■ DIRECTIONS FOR THIS TASK
Your task is to quote the listing below exactly, beginning with its first line and ending on the line bearing "T201: NPN 2N2222".
[Start of Attachment]
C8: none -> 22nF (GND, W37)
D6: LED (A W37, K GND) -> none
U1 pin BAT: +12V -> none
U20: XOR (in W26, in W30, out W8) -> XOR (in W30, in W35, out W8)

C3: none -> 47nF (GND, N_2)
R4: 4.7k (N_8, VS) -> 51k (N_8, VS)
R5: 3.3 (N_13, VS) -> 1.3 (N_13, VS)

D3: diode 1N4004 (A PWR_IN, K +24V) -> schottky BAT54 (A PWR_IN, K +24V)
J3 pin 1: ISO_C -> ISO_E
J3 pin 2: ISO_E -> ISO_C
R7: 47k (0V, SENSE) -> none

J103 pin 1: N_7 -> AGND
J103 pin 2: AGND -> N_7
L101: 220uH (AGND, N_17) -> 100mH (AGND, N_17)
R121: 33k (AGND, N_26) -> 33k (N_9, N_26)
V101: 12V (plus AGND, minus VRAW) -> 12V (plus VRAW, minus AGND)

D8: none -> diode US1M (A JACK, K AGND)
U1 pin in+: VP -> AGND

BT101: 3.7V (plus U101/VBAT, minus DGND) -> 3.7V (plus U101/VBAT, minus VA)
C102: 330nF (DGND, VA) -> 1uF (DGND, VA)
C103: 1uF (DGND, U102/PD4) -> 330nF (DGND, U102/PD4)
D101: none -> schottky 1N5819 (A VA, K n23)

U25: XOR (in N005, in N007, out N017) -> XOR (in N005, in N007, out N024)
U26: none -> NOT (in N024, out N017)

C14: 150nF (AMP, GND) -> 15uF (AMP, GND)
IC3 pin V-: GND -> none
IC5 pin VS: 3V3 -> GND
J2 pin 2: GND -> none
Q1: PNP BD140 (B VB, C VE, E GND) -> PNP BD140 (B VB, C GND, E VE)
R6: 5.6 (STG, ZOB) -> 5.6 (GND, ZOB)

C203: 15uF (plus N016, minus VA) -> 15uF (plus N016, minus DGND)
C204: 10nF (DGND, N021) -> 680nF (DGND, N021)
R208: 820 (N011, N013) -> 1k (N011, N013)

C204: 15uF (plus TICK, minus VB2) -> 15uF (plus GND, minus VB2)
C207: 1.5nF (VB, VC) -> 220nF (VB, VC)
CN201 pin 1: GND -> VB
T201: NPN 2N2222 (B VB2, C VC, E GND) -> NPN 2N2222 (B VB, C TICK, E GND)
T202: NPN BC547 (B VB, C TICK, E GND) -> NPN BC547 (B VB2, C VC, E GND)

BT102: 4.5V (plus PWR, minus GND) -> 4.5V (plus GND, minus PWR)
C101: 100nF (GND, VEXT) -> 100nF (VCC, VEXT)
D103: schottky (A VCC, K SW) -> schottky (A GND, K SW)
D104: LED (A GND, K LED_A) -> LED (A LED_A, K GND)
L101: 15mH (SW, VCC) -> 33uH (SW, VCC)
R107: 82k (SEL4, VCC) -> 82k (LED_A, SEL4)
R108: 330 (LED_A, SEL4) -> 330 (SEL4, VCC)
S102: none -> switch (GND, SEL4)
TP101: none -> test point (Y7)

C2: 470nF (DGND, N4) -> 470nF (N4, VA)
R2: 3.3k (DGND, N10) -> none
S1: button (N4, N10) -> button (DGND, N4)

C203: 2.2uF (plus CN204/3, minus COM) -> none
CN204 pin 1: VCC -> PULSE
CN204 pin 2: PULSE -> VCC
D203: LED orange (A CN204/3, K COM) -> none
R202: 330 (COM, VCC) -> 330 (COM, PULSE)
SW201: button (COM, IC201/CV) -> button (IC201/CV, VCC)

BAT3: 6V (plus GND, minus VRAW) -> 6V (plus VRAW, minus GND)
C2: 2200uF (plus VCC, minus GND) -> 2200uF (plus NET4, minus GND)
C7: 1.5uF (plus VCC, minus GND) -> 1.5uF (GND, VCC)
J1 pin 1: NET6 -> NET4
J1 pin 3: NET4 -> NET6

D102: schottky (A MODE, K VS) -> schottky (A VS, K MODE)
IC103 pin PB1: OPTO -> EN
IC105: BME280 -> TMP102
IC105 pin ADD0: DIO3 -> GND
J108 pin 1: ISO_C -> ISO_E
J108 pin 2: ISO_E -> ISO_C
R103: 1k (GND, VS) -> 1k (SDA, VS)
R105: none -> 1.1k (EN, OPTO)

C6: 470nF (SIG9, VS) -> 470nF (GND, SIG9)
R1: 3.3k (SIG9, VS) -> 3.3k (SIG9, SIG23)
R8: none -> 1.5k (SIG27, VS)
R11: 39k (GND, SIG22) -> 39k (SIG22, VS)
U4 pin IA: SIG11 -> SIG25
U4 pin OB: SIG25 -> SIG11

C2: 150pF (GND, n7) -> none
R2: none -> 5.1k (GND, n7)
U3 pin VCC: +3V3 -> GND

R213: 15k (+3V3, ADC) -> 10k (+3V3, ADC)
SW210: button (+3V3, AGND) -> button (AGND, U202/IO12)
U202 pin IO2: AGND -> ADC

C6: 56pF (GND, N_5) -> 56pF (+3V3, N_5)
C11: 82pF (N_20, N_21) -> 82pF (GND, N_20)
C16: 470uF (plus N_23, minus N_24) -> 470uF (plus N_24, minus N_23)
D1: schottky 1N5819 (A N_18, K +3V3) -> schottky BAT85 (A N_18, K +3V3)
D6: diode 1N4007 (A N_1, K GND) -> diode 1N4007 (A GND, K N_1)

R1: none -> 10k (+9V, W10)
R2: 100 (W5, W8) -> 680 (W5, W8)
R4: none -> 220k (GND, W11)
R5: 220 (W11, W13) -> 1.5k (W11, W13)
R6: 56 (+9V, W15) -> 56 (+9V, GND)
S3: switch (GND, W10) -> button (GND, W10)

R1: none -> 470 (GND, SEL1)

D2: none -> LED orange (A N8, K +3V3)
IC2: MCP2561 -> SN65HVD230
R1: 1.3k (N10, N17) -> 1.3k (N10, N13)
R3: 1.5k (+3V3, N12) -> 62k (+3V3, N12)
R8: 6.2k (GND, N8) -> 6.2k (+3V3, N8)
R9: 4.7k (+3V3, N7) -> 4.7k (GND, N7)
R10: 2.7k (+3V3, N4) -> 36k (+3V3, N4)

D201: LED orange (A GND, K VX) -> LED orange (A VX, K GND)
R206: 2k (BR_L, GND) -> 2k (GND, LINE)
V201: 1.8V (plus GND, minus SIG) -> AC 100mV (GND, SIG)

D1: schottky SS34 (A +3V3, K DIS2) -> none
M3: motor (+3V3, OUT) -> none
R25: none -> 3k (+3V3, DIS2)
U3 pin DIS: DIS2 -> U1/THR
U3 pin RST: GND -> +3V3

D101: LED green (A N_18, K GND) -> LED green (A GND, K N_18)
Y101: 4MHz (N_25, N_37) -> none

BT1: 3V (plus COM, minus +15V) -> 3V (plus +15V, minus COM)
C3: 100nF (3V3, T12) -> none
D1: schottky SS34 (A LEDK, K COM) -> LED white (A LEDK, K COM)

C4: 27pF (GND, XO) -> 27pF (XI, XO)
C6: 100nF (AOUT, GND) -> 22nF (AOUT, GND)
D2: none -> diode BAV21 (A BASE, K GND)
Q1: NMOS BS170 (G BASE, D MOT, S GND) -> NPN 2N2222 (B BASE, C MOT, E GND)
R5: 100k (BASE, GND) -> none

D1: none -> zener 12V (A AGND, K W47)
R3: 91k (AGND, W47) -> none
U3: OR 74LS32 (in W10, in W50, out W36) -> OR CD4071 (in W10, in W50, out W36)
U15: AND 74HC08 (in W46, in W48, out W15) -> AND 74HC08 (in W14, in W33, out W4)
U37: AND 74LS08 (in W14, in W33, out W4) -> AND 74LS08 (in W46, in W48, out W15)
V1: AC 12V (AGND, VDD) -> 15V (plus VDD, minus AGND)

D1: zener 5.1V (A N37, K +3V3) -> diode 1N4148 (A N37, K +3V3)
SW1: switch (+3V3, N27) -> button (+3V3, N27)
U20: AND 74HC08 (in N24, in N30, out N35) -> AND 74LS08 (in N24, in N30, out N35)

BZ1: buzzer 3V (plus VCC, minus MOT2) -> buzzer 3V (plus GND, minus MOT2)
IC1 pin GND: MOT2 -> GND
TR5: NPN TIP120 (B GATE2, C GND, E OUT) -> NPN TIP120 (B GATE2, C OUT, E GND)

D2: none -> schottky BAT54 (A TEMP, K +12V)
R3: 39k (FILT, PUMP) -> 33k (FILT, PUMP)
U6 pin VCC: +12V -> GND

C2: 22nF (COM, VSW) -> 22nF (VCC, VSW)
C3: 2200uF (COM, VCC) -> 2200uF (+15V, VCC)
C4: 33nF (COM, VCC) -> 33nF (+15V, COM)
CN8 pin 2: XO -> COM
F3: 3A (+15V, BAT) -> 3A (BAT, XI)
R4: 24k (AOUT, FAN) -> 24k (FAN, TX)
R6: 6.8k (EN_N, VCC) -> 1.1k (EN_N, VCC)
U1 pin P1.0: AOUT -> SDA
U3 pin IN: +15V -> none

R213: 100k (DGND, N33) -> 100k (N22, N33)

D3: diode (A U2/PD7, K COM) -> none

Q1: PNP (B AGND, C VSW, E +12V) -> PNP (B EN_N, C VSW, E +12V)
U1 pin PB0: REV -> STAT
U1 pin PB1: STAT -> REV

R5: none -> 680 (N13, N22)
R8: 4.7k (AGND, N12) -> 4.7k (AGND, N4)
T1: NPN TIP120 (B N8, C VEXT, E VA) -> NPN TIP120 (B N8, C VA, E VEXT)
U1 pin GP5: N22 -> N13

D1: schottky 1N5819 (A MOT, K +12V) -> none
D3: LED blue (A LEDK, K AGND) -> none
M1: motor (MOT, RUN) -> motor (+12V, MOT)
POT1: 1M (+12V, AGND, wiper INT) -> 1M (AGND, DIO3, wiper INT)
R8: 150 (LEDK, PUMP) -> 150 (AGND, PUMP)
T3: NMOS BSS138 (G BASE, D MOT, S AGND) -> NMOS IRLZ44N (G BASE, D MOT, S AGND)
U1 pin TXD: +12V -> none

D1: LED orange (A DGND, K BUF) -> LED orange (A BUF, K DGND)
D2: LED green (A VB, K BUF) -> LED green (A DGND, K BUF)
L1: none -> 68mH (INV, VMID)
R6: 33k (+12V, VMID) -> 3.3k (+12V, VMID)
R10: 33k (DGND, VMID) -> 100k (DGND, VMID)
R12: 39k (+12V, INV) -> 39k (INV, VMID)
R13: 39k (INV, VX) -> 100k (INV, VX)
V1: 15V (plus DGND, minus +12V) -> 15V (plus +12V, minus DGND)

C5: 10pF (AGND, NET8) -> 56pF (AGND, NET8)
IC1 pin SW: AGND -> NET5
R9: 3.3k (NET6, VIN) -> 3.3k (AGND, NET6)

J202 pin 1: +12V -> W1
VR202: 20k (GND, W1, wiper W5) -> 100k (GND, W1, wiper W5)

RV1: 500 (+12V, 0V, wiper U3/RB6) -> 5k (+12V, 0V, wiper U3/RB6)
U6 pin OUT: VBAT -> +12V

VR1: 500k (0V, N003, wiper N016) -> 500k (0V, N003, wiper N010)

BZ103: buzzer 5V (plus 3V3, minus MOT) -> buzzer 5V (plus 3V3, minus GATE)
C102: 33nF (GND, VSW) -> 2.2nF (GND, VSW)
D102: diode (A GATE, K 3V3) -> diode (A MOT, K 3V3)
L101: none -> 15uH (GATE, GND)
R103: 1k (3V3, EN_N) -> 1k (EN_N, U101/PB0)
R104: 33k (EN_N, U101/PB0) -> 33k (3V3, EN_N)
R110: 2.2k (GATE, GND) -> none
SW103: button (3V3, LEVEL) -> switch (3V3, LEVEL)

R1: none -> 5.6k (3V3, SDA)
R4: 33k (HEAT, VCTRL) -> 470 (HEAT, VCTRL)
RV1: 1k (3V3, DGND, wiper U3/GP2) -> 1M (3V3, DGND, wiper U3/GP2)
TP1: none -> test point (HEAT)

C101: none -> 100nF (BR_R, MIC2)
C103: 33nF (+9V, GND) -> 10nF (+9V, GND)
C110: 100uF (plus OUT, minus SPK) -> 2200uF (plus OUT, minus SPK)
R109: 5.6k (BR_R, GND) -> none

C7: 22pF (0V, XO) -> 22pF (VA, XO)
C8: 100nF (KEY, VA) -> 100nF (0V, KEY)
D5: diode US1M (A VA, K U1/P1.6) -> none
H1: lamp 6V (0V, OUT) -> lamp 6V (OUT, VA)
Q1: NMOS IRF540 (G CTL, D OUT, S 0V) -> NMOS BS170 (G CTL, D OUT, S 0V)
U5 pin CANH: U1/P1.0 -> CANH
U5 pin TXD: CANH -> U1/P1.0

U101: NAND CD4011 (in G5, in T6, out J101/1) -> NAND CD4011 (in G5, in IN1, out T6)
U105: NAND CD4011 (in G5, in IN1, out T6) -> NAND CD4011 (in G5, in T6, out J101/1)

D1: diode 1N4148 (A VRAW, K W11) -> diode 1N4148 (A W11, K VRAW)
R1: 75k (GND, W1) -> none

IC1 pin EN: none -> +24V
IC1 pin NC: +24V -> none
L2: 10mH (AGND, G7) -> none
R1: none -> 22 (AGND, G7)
[End of Attachment]
■ YOUR SOLUTION
C8: none -> 22nF (GND, W37)
D6: LED (A W37, K GND) -> none
U1 pin BAT: +12V -> none
U20: XOR (in W26, in W30, out W8) -> XOR (in W30, in W35, out W8)

C3: none -> 47nF (GND, N_2)
R4: 4.7k (N_8, VS) -> 51k (N_8, VS)
R5: 3.3 (N_13, VS) -> 1.3 (N_13, VS)

D3: diode 1N4004 (A PWR_IN, K +24V) -> schottky BAT54 (A PWR_IN, K +24V)
J3 pin 1: ISO_C -> ISO_E
J3 pin 2: ISO_E -> ISO_C
R7: 47k (0V, SENSE) -> none

J103 pin 1: N_7 -> AGND
J103 pin 2: AGND -> N_7
L101: 220uH (AGND, N_17) -> 100mH (AGND, N_17)
R121: 33k (AGND, N_26) -> 33k (N_9, N_26)
V101: 12V (plus AGND, minus VRAW) -> 12V (plus VRAW, minus AGND)

D8: none -> diode US1M (A JACK, K AGND)
U1 pin in+: VP -> AGND

BT101: 3.7V (plus U101/VBAT, minus DGND) -> 3.7V (plus U101/VBAT, minus VA)
C102: 330nF (DGND, VA) -> 1uF (DGND, VA)
C103: 1uF (DGND, U102/PD4) -> 330nF (DGND, U102/PD4)
D101: none -> schottky 1N5819 (A VA, K n23)

U25: XOR (in N005, in N007, out N017) -> XOR (in N005, in N007, out N024)
U26: none -> NOT (in N024, out N017)

C14: 150nF (AMP, GND) -> 15uF (AMP, GND)
IC3 pin V-: GND -> none
IC5 pin VS: 3V3 -> GND
J2 pin 2: GND -> none
Q1: PNP BD140 (B VB, C VE, E GND) -> PNP BD140 (B VB, C GND, E VE)
R6: 5.6 (STG, ZOB) -> 5.6 (GND, ZOB)

C203: 15uF (plus N016, minus VA) -> 15uF (plus N016, minus DGND)
C204: 10nF (DGND, N021) -> 680nF (DGND, N021)
R208: 820 (N011, N013) -> 1k (N011, N013)

C204: 15uF (plus TICK, minus VB2) -> 15uF (plus GND, minus VB2)
C207: 1.5nF (VB, VC) -> 220nF (VB, VC)
CN201 pin 1: GND -> VB
T201: NPN 2N2222 (B VB2, C VC, E GND) -> NPN 2N2222 (B VB, C TICK, E GND)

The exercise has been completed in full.